Stored items from a collection
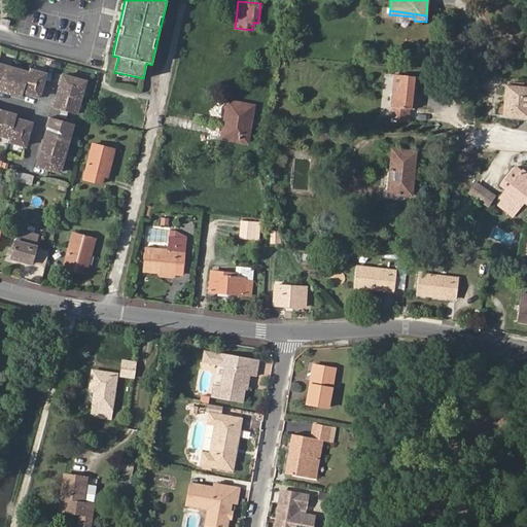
[(0,89),(3,90),(2,92),(14,95),(14,94),(25,96),(26,94),(35,96),(35,99),(40,101),(47,74),(33,69),(32,73),(0,64),(0,89)]
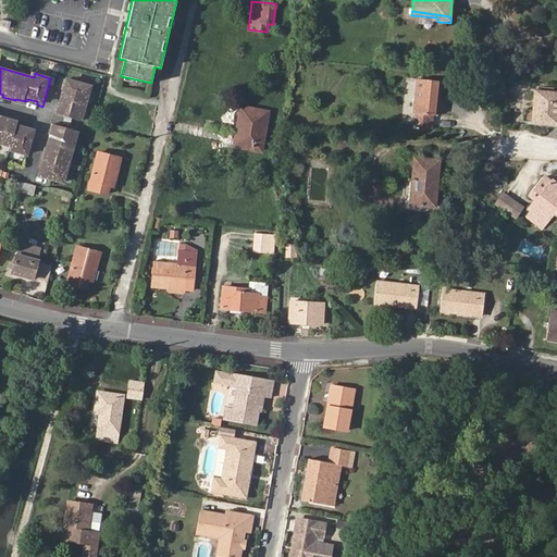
[(89,85),(64,78),(62,86),(64,86),(59,107),(57,106),(54,112),(79,119),(89,85)]
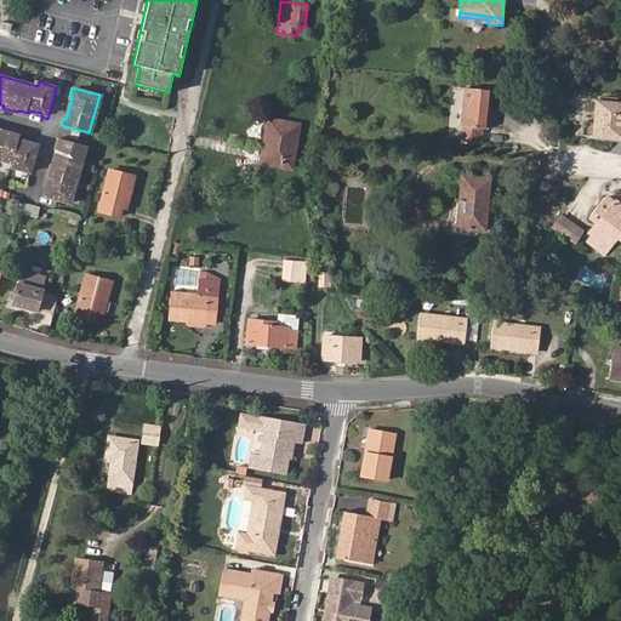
[(484,129),(488,129),(491,90),(465,87),(459,141),(483,142),(484,129)]
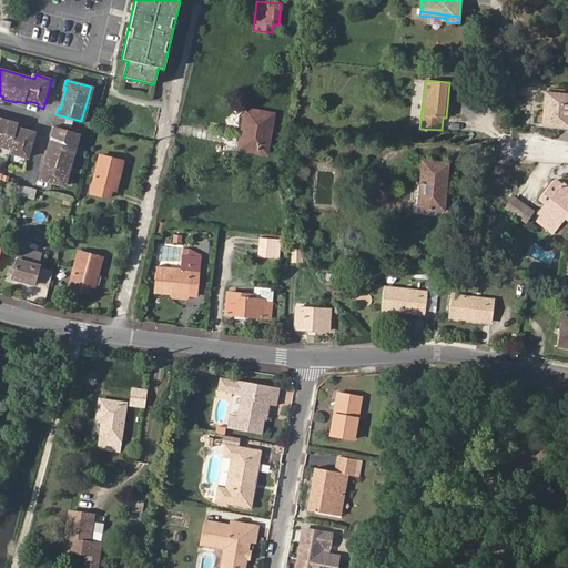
[(543,123),(567,125),(567,94),(545,92),(544,112),(543,123)]
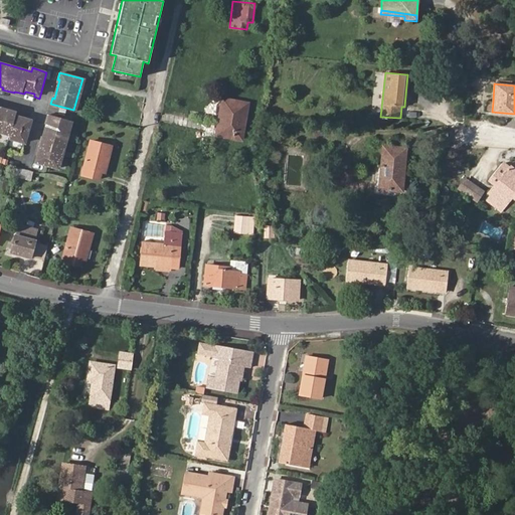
[(215,135),(242,140),(249,103),(222,98),(215,135)]
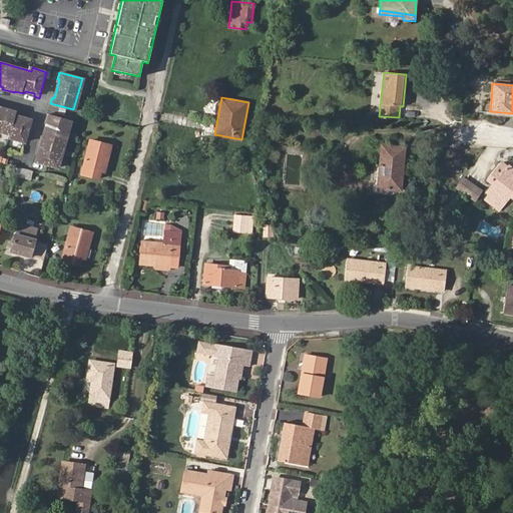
[(0,129),(10,133),(9,136),(27,141),(33,117),(27,115),(27,118),(17,115),(18,112),(6,108),(7,107),(0,104),(0,129)]
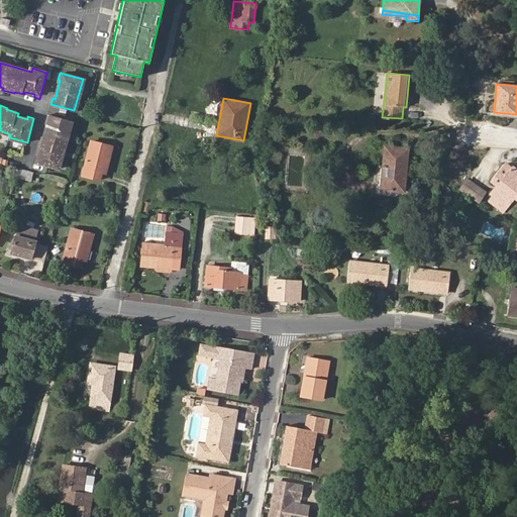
[(72,120),(47,114),(45,119),(47,119),(41,140),(40,139),(36,150),(38,151),(35,163),(58,169),(72,120)]
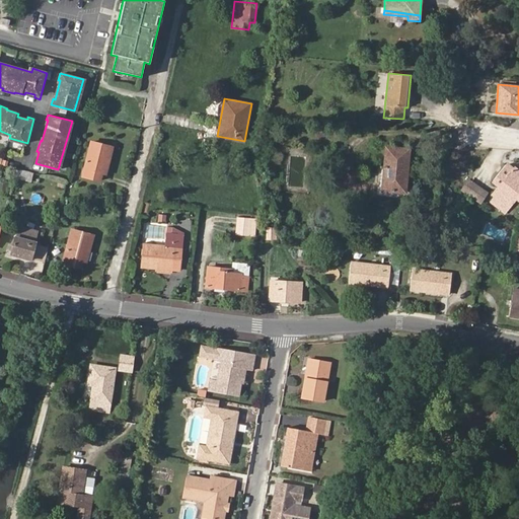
[(101,174),(105,175),(113,147),(90,142),(82,176),(100,180),(101,174)]
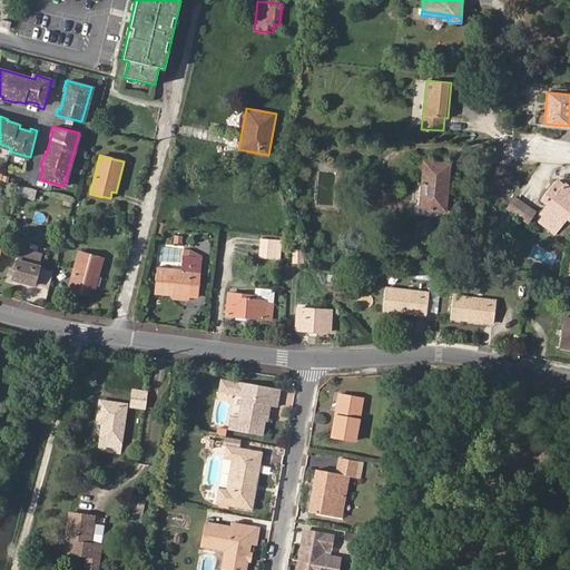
[(420,208),(445,210),(448,178),(449,164),(423,163),(422,183),(420,208)]
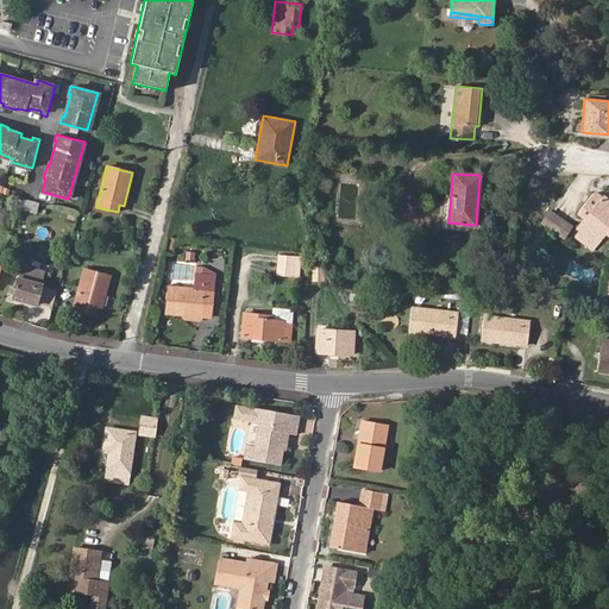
[(608,201),(602,196),(601,198),(594,192),(577,213),(584,218),(575,230),(578,232),(576,237),(592,250),(606,233),(608,236),(608,201)]
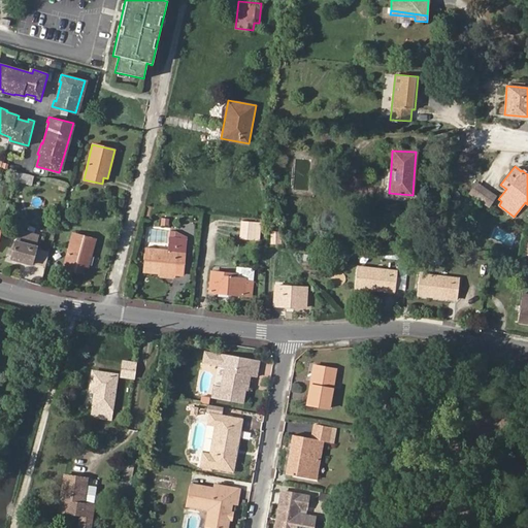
[(17,180),(17,182),(22,184),(25,174),(19,173),(19,174),(17,180)]
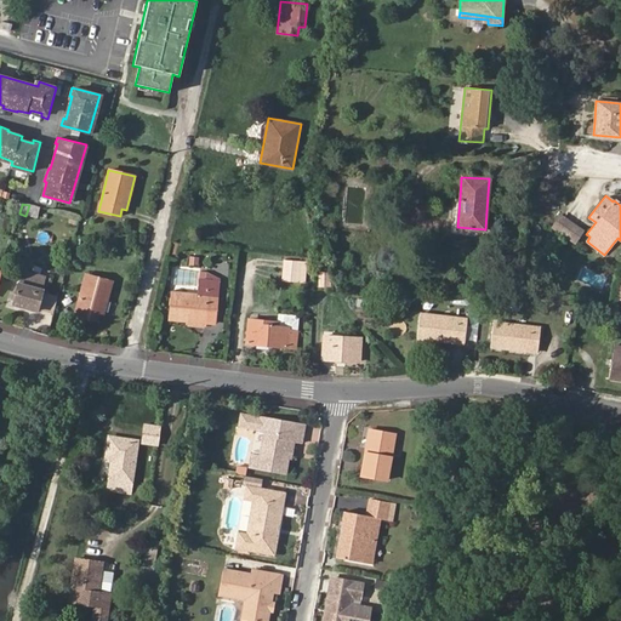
[(574,241),(581,231),(553,210),(546,221),(574,241)]
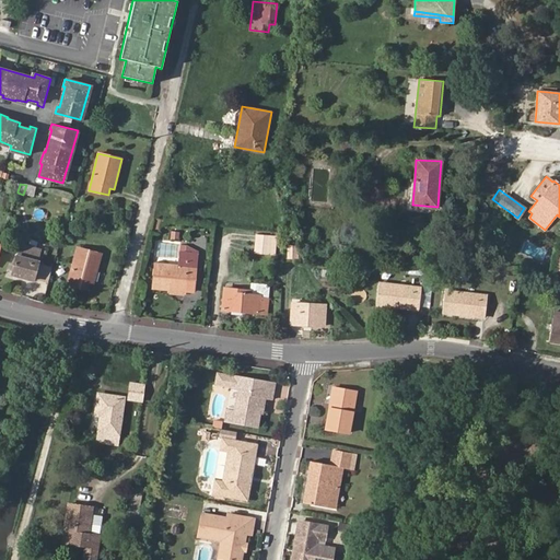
[(254,253),(269,255),(270,235),(256,234),(254,253)]
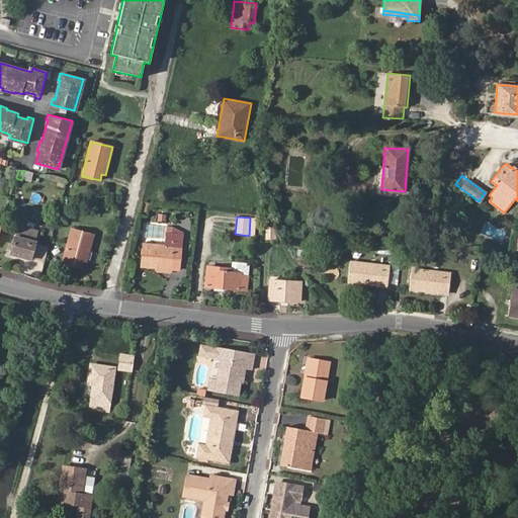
[(275,236),(277,236),(278,229),(266,228),(265,238),(275,239),(275,236)]
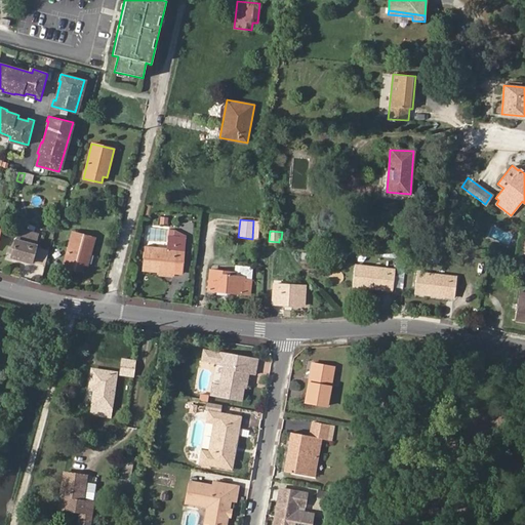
[(94,238),(73,233),(64,267),(81,273),(83,265),(87,266),(94,238)]
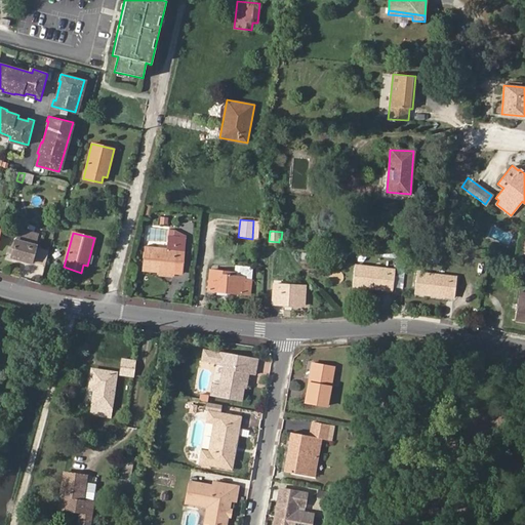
[(10,257),(30,263),(35,245),(15,239),(10,257)]
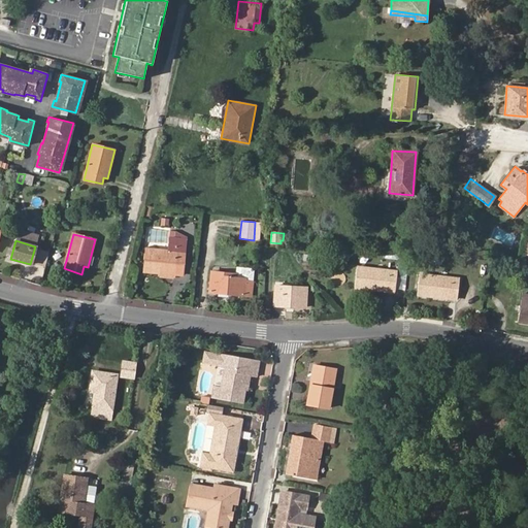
[(183,264),(175,263),(176,251),(146,248),(143,271),(156,272),(161,273),(161,278),(168,278),(169,273),(182,274),(183,264)]
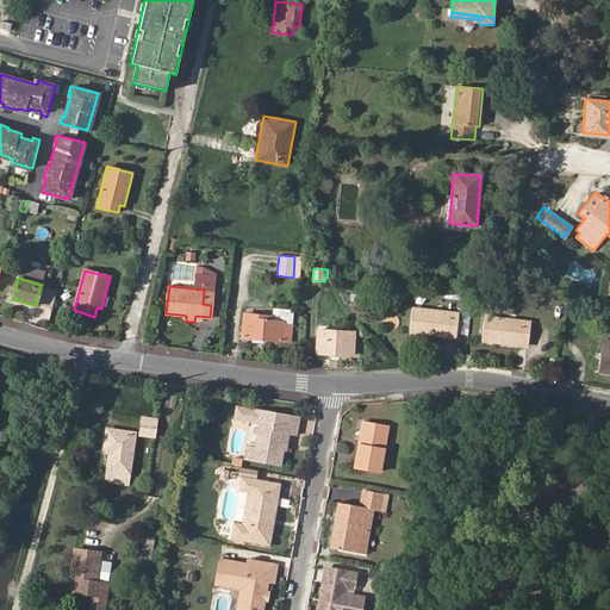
[(410,331),(455,336),(459,313),(412,307),(410,331)]
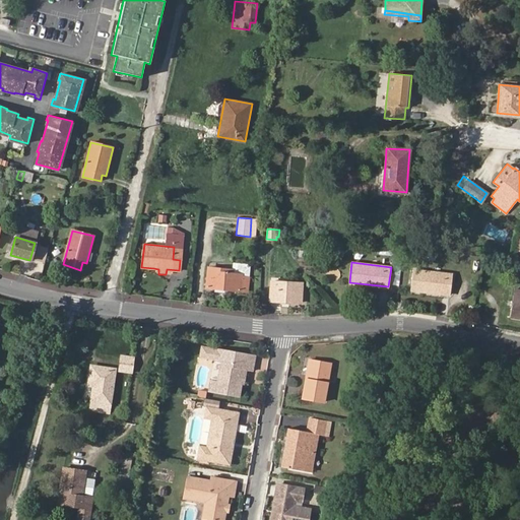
[(240,291),(246,293),(248,277),(247,277),(248,266),(232,264),(231,270),(207,267),(205,288),(240,291)]
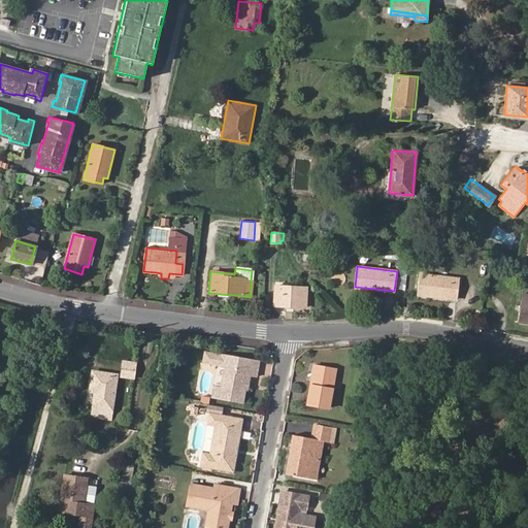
[(417,294),(456,299),(458,277),(419,273),(417,294)]
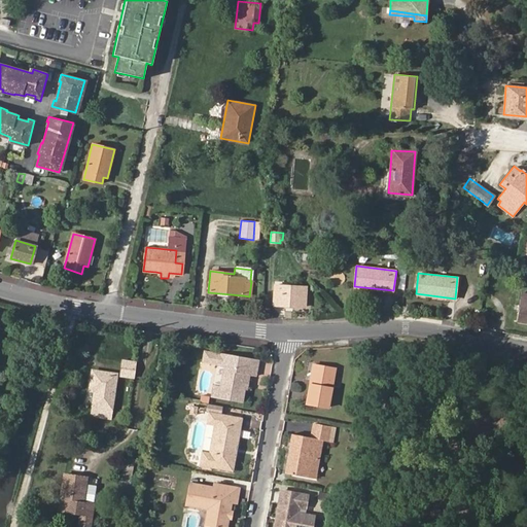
[(304,308),(306,286),(275,284),(273,305),(304,308)]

* _Task objective_
Take the data above and repeat it exactly, leaving each picture out.

* _Solution to this exercise_
[(0,89),(3,90),(2,92),(14,95),(14,94),(25,96),(26,94),(35,96),(35,99),(40,101),(47,74),(33,69),(32,73),(0,64),(0,89)]
[(89,85),(64,78),(62,86),(64,86),(59,107),(57,106),(54,112),(79,119),(89,85)]
[(484,129),(488,129),(491,90),(465,87),(459,141),(483,142),(484,129)]
[(543,123),(567,125),(567,94),(545,92),(544,112),(543,123)]
[(215,135),(242,140),(249,103),(222,98),(215,135)]
[(0,129),(10,133),(9,136),(27,141),(33,117),(27,115),(27,118),(17,115),(18,112),(6,108),(7,107),(0,104),(0,129)]
[(72,120),(47,114),(45,119),(47,119),(41,140),(40,139),(36,150),(38,151),(35,163),(58,169),(72,120)]
[(101,174),(105,175),(113,147),(90,142),(82,176),(100,180),(101,174)]
[(420,208),(445,210),(448,178),(449,164),(423,163),(422,183),(420,208)]
[(608,201),(602,196),(601,198),(594,192),(577,213),(584,218),(575,230),(578,232),(576,237),(592,250),(606,233),(608,236),(608,201)]
[(17,180),(17,182),(22,184),(25,174),(19,173),(19,174),(17,180)]
[(574,241),(581,231),(553,210),(546,221),(574,241)]
[(254,253),(269,255),(270,235),(256,234),(254,253)]
[(275,236),(277,236),(278,229),(266,228),(265,238),(275,239),(275,236)]
[(94,238),(73,233),(64,267),(81,273),(83,265),(87,266),(94,238)]
[(10,257),(30,263),(35,245),(15,239),(10,257)]
[(183,264),(175,263),(176,251),(146,248),(143,271),(156,272),(161,273),(161,278),(168,278),(169,273),(182,274),(183,264)]
[(410,331),(455,336),(459,313),(412,307),(410,331)]
[(240,291),(246,293),(248,277),(247,277),(248,266),(232,264),(231,270),(207,267),(205,288),(240,291)]
[(417,294),(456,299),(458,277),(419,273),(417,294)]
[(304,308),(306,286),(275,284),(273,305),(304,308)]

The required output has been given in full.